_Image change detection data:_

____

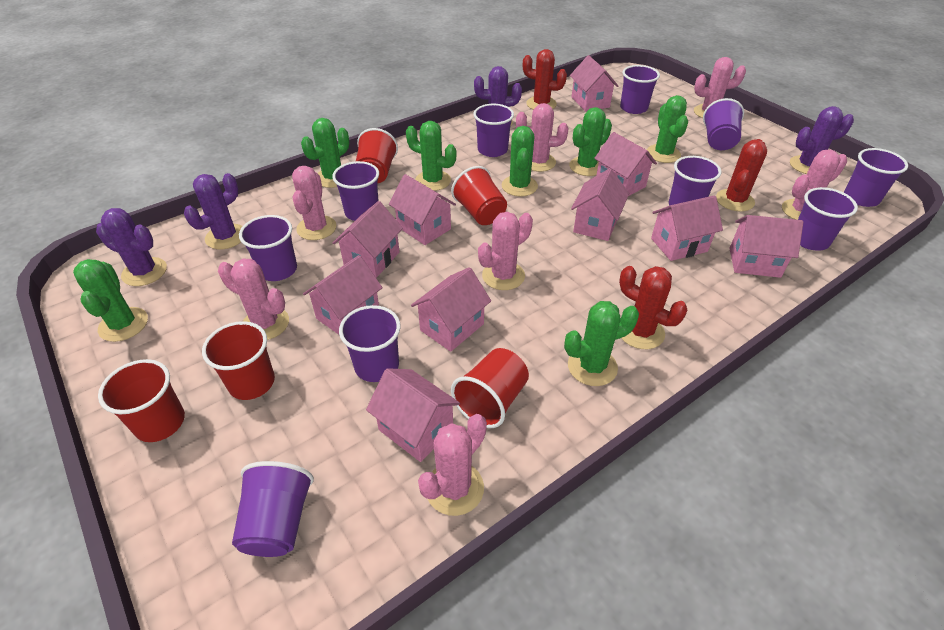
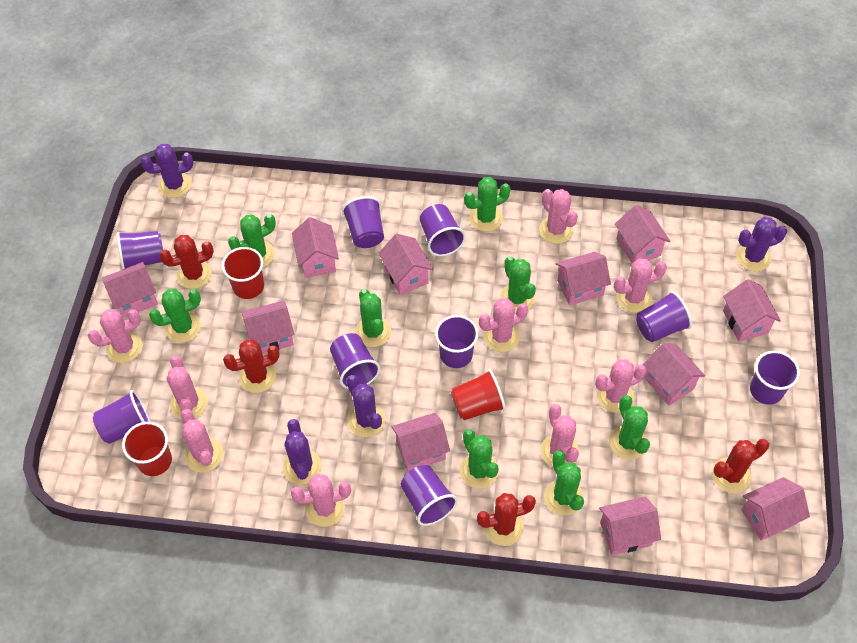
green cactus: 7 -> 8
pink cactus: 7 -> 9
pink house: 10 -> 11
purple cup: 10 -> 9
red cactus: 3 -> 4
red cup: 5 -> 3

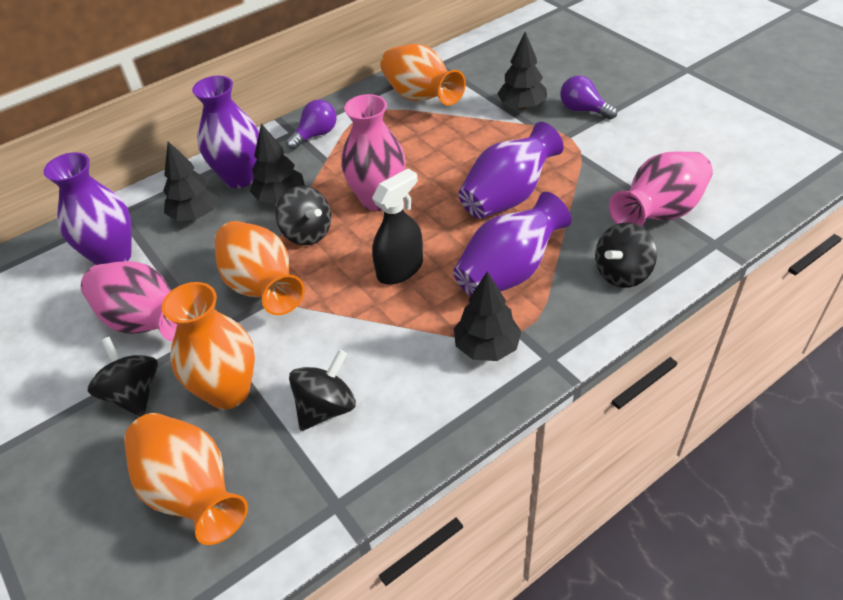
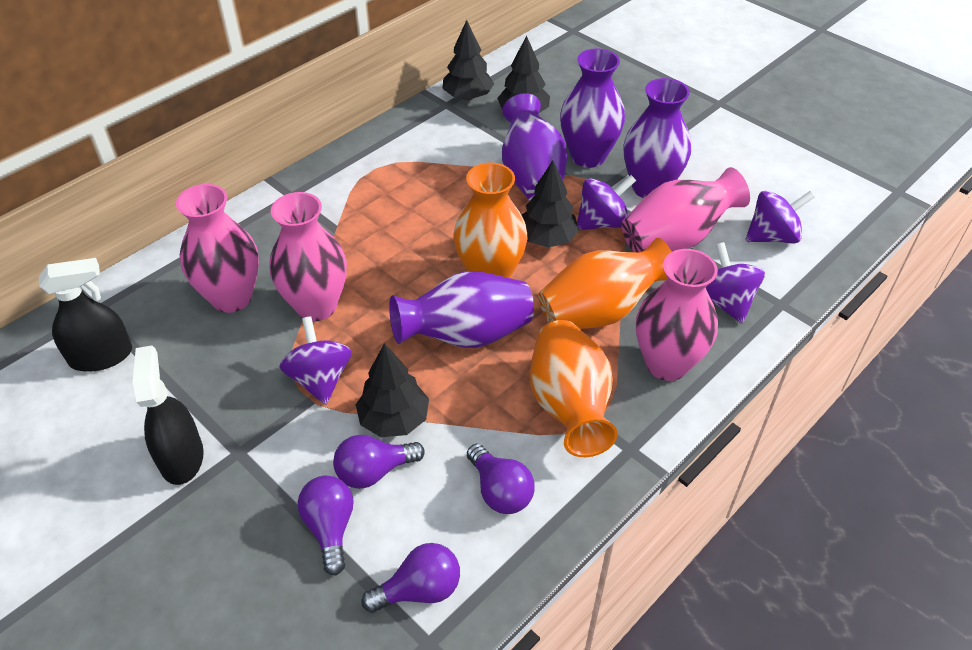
black spinning top: 4 -> 0
black spray bottle: 1 -> 2
orange vase: 4 -> 3
pink vase: 3 -> 4
purple light bulb: 2 -> 4
purple spinning top: 0 -> 4

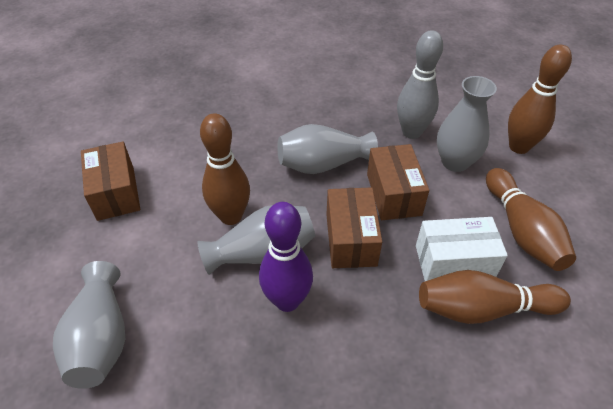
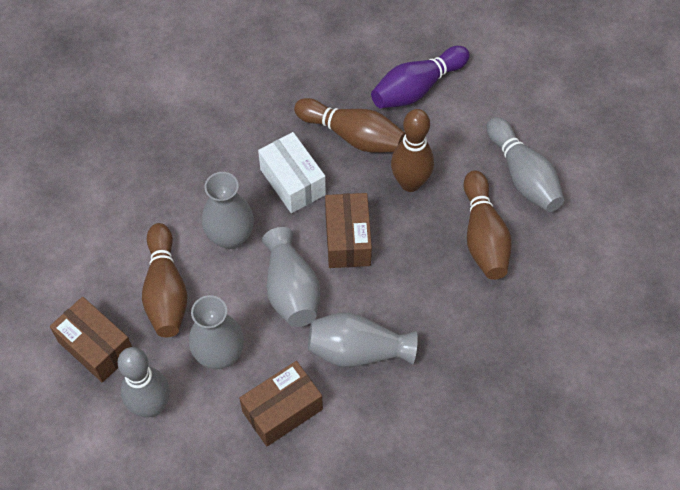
grey bowling pin: 1 -> 2

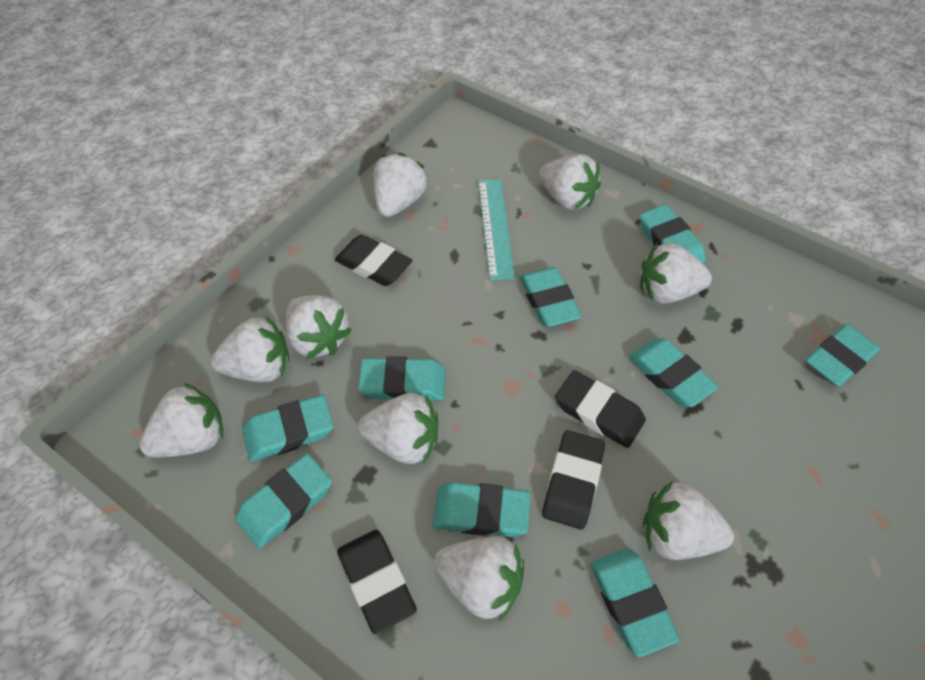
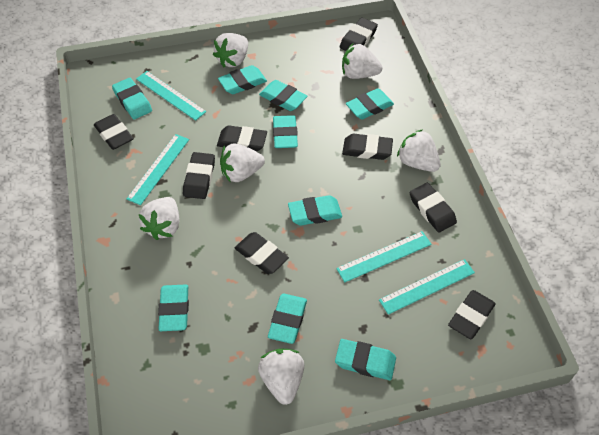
black eraser: 4 -> 8
turquoise ruler: 1 -> 4
white strawberry: 9 -> 6

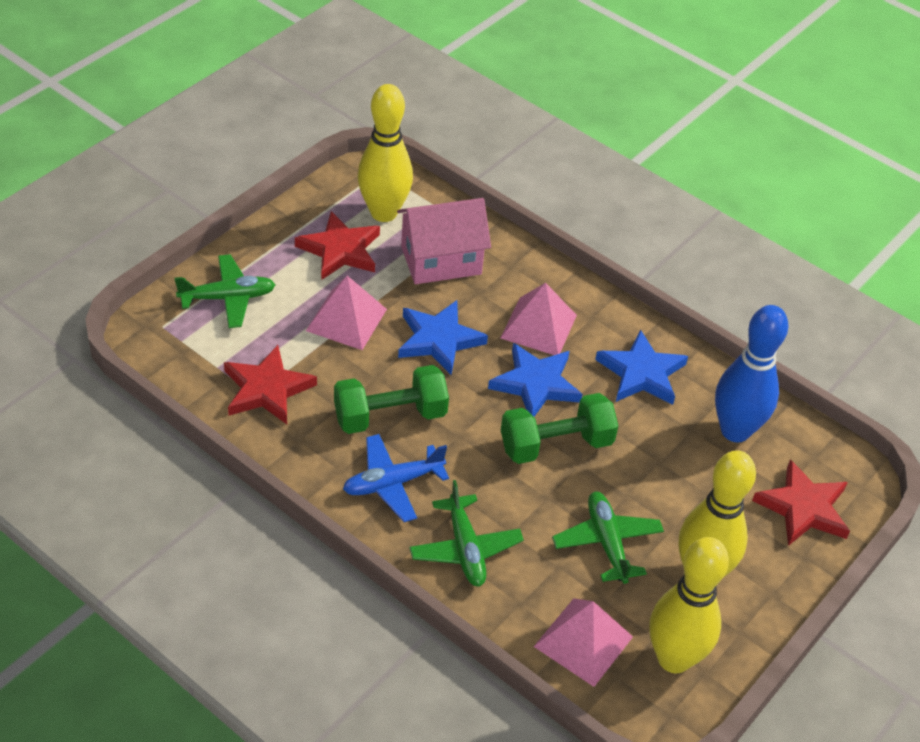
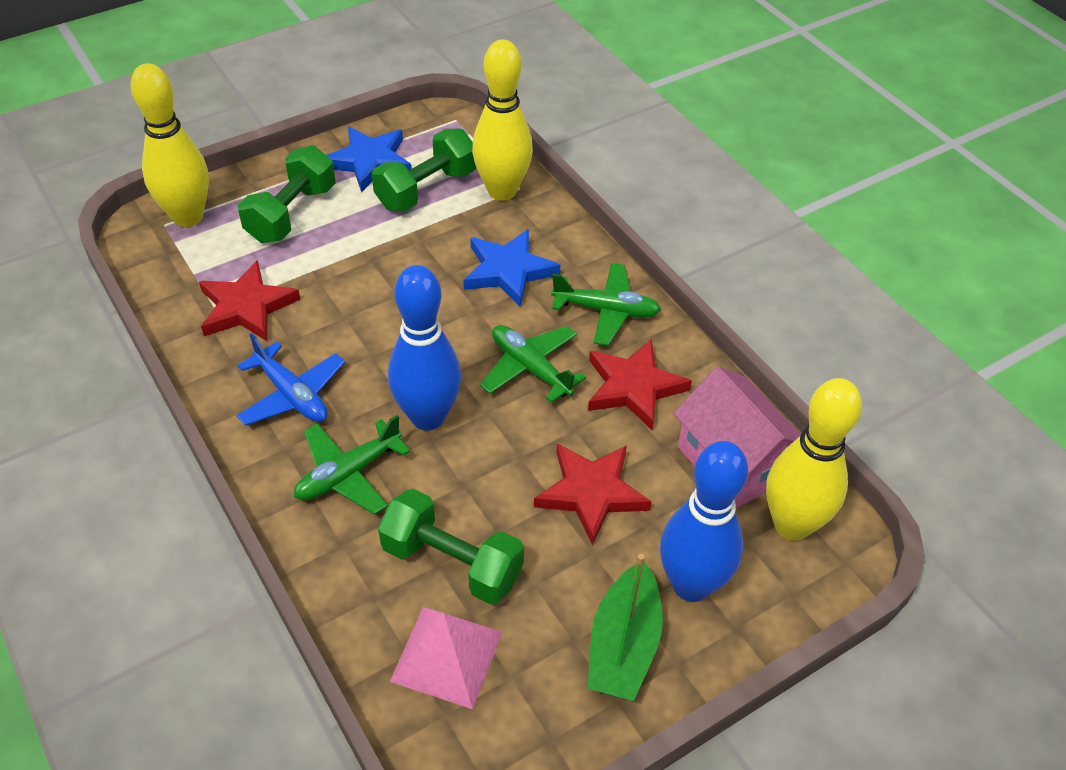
blue bowling pin: 1 -> 2
blue star: 3 -> 2
green boat: 0 -> 1
green dumbbell: 2 -> 3
pink pyramid: 3 -> 1

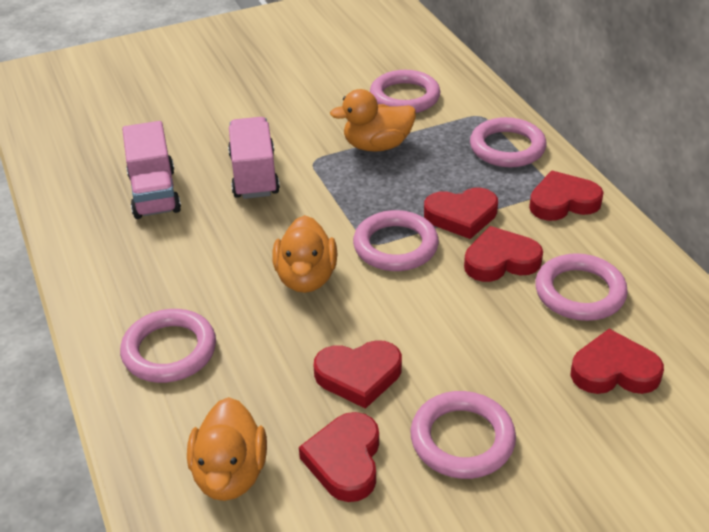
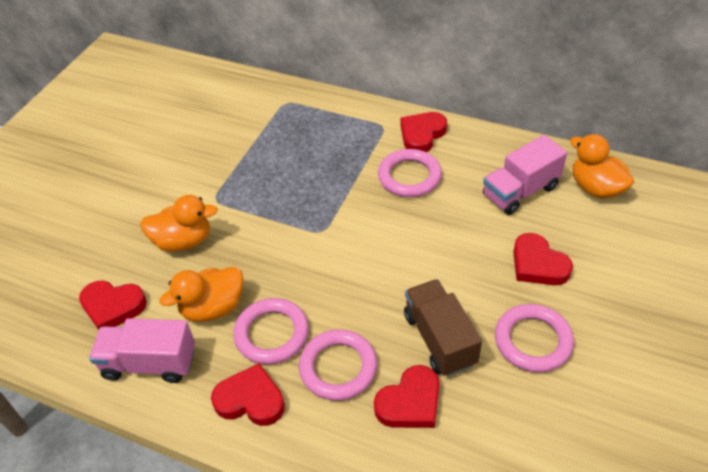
brown truck: 0 -> 1
pink ring: 6 -> 4
red heart: 6 -> 5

____

Leave the pictures out, and copy exactly each line from the one containing "purple spinning top: 0 -> 4" through the final line of the data.

_SOLVED EXERCISE:_
purple spinning top: 0 -> 4

grey bowling pin: 1 -> 2

black eraser: 4 -> 8
turquoise ruler: 1 -> 4
white strawberry: 9 -> 6

blue bowling pin: 1 -> 2
blue star: 3 -> 2
green boat: 0 -> 1
green dumbbell: 2 -> 3
pink pyramid: 3 -> 1

brown truck: 0 -> 1
pink ring: 6 -> 4
red heart: 6 -> 5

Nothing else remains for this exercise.